Task prompt: Repeat the records below exactly, leaving out any pictures.

(Difference listings)
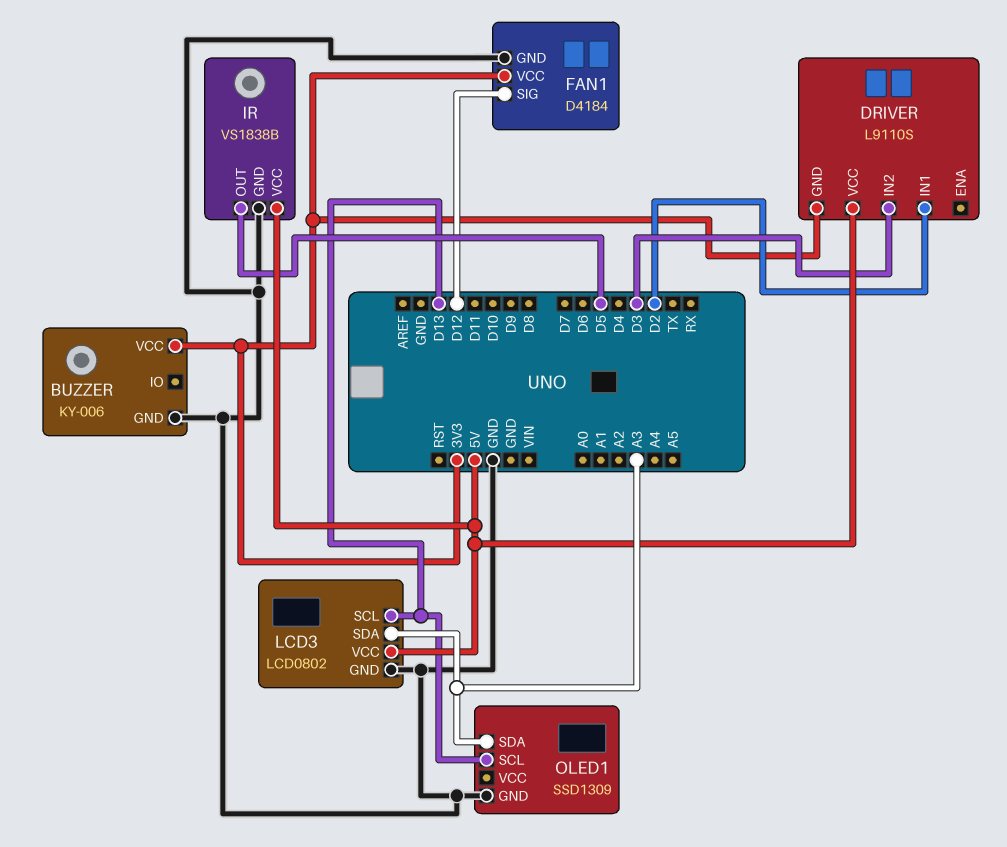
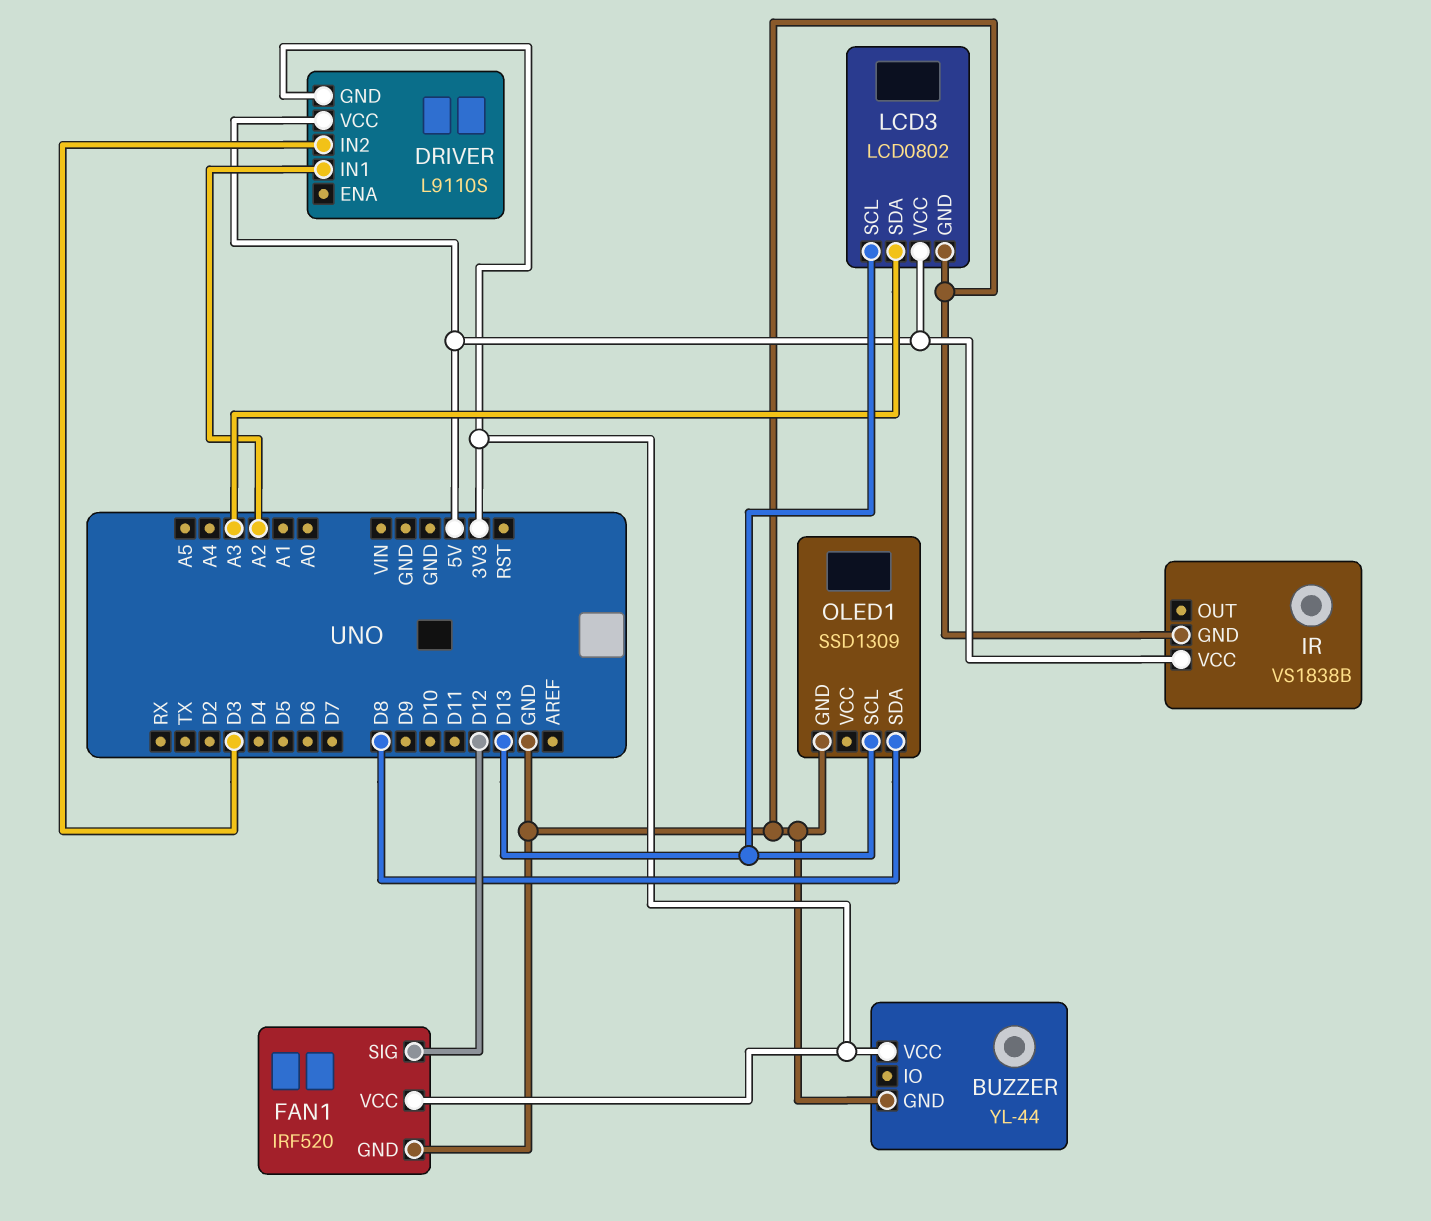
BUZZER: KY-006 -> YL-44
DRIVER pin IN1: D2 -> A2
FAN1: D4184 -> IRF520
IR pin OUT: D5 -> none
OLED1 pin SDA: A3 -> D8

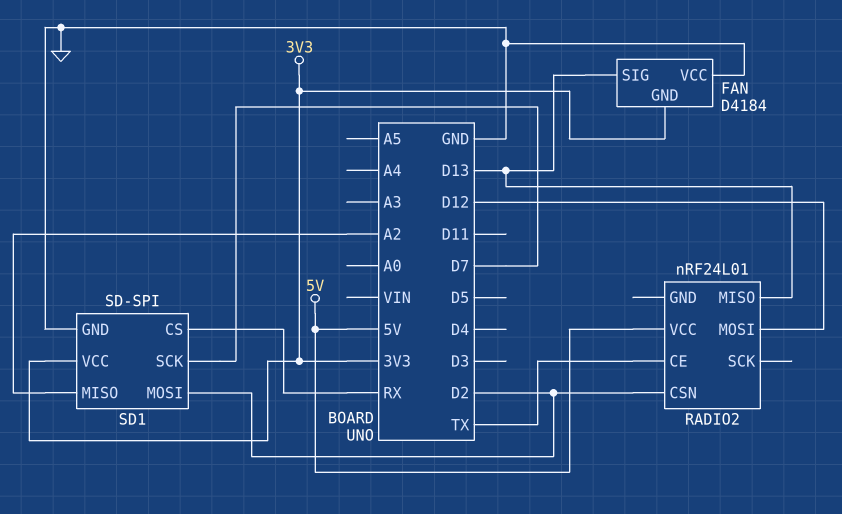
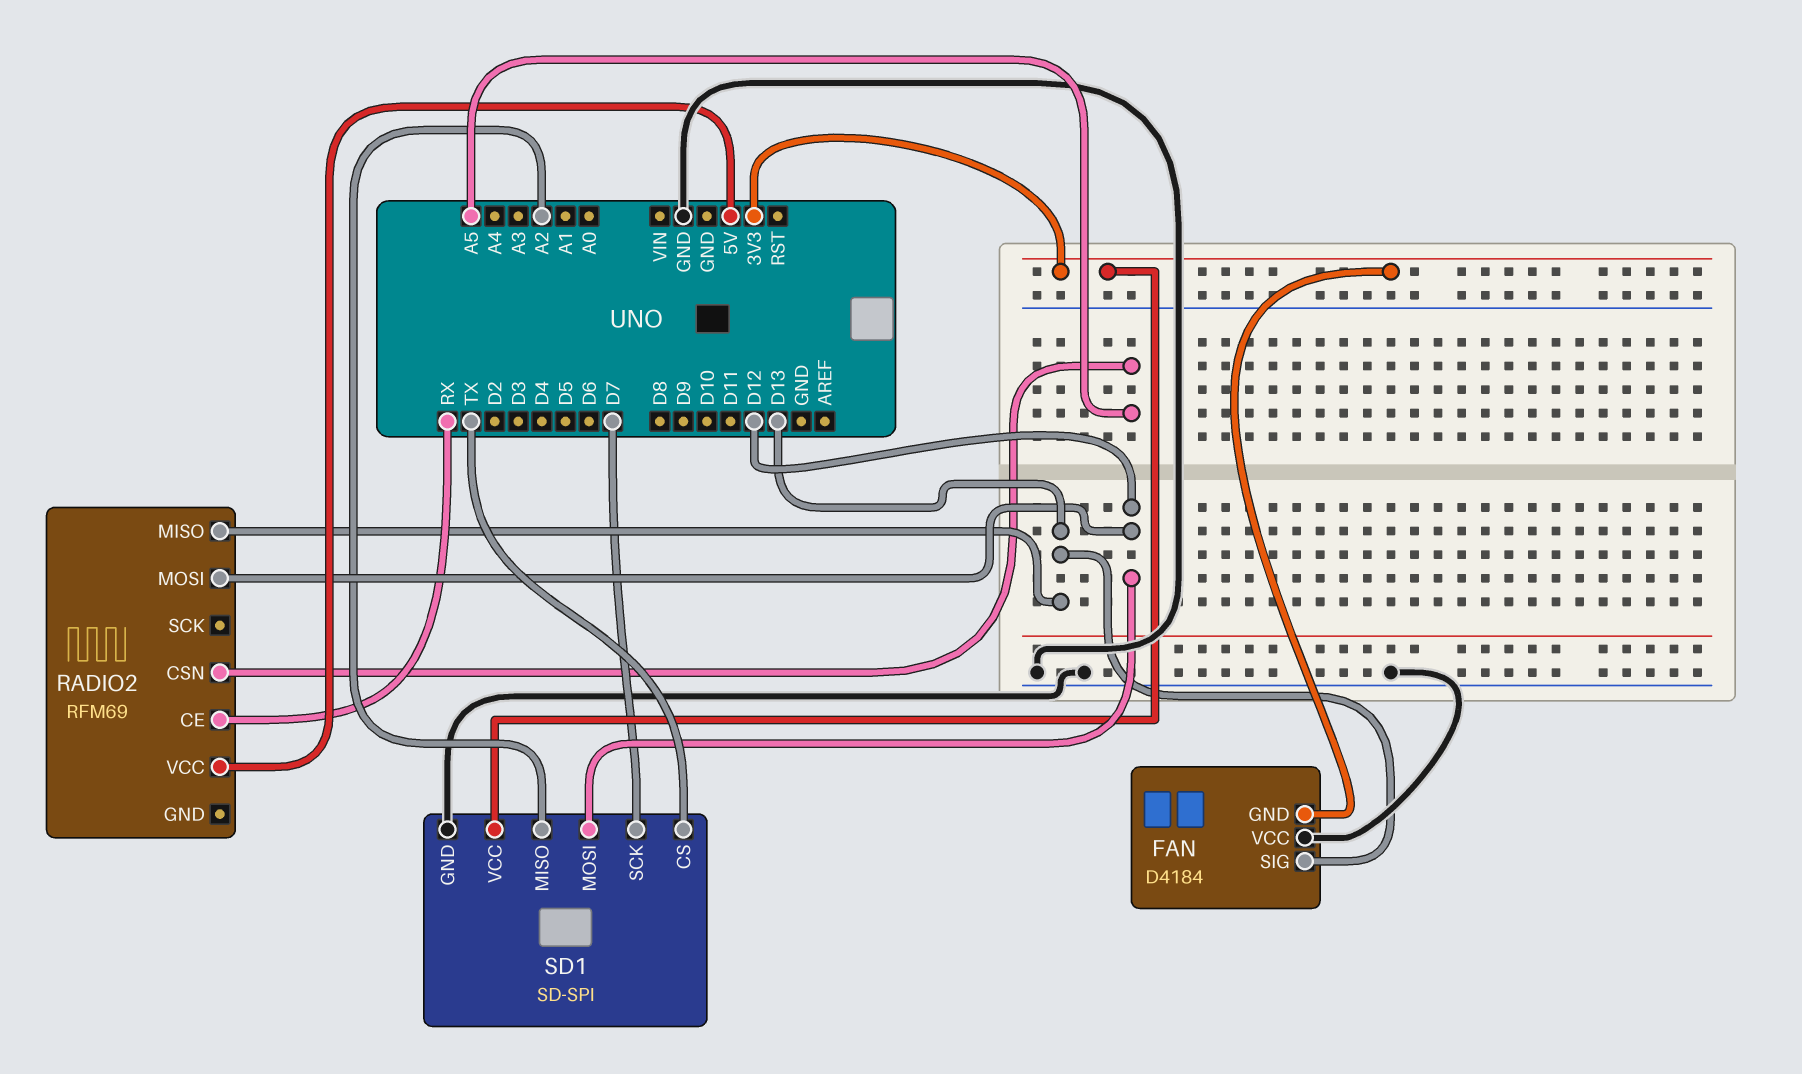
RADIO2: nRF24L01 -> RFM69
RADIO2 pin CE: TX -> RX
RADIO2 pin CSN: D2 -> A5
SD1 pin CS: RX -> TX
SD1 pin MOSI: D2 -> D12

Result of the task:
BUZZER: KY-006 -> YL-44
DRIVER pin IN1: D2 -> A2
FAN1: D4184 -> IRF520
IR pin OUT: D5 -> none
OLED1 pin SDA: A3 -> D8

RADIO2: nRF24L01 -> RFM69
RADIO2 pin CE: TX -> RX
RADIO2 pin CSN: D2 -> A5
SD1 pin CS: RX -> TX
SD1 pin MOSI: D2 -> D12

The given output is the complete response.